Instructions to follow: In the material below, repeat only the lines from the one that holds "black spray bottle: 3 -> 2" through the final line, exactly as they stand.

Exercise data:
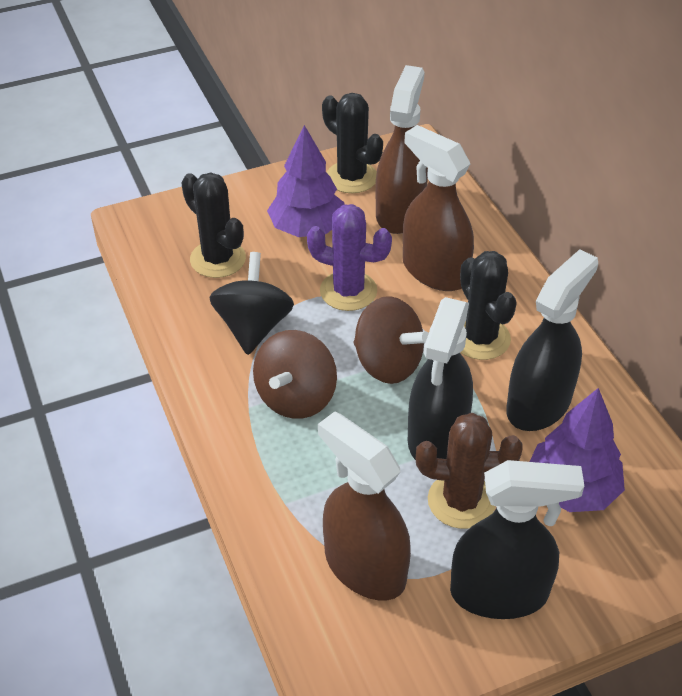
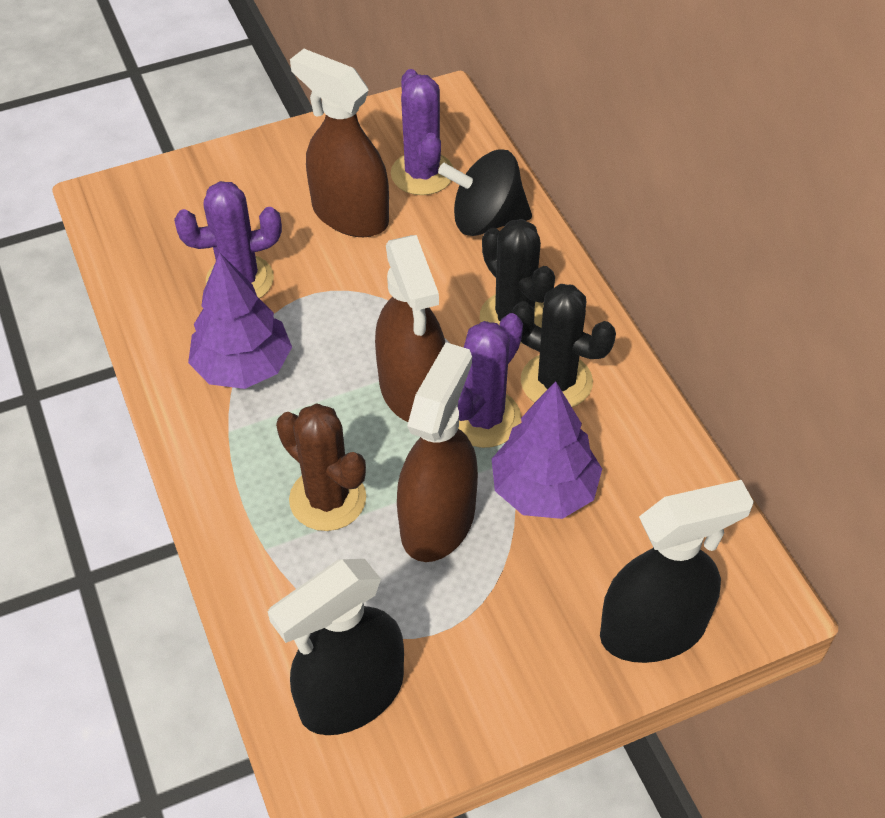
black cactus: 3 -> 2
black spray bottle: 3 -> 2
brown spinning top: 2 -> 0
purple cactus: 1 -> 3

Reply:
black spray bottle: 3 -> 2
brown spinning top: 2 -> 0
purple cactus: 1 -> 3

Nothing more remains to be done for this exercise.